** DATA FOR PROCESSING follows **

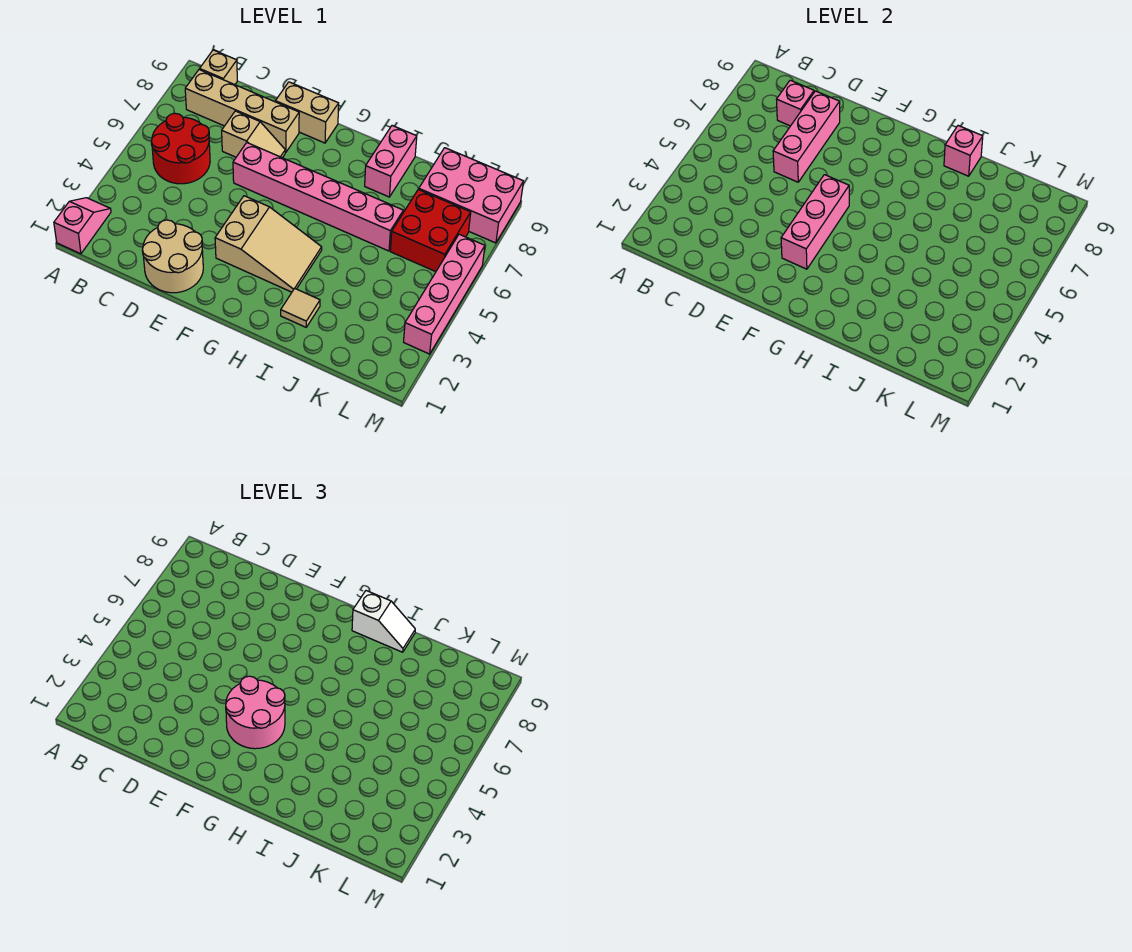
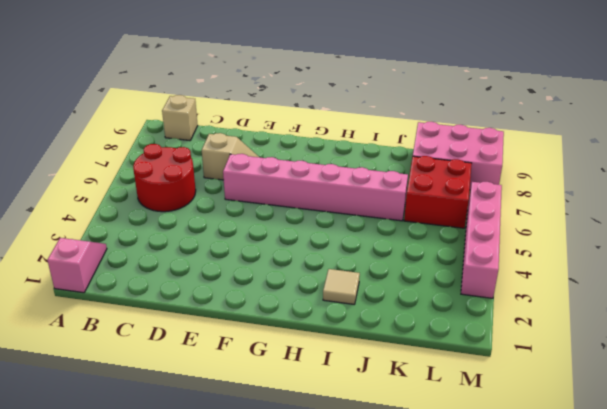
none -> tan brick B8:E8 level 1
none -> tan round brick D1:E2 level 1
none -> tan brick E9:F9 level 1

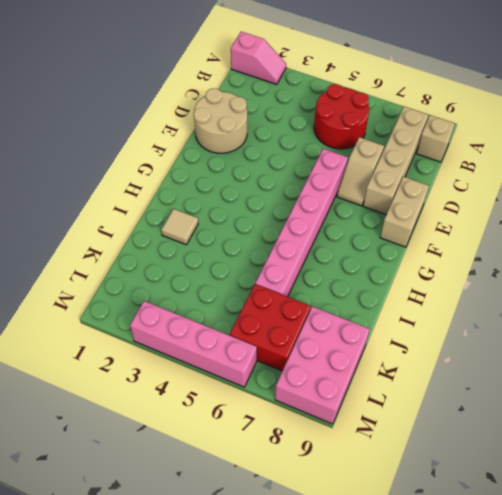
none -> tan slope F3:H4 level 1 top F
none -> pink brick I8:I9 level 1
none -> pink brick C8 level 2

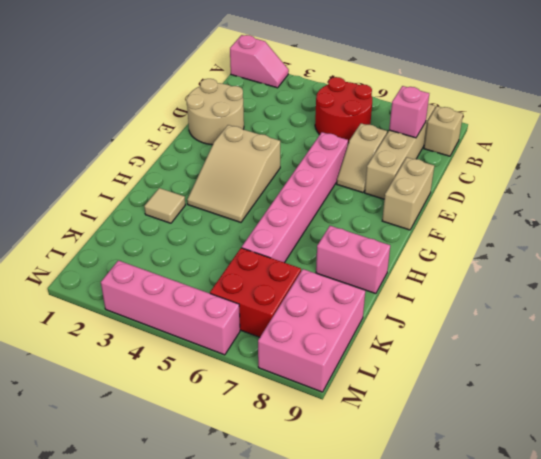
none -> pink brick D6:D8 level 2
none -> pink brick F3:F5 level 2
none -> pink brick I9 level 2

** End of DATA FOR PROCESSING **

= WHAT THE TASK REQUIRES =
Identify the lines above with the word "brick". Copy them.

= WRITTEN SOLUTION =
none -> tan brick B8:E8 level 1
none -> tan round brick D1:E2 level 1
none -> tan brick E9:F9 level 1
none -> pink brick I8:I9 level 1
none -> pink brick C8 level 2
none -> pink brick D6:D8 level 2
none -> pink brick F3:F5 level 2
none -> pink brick I9 level 2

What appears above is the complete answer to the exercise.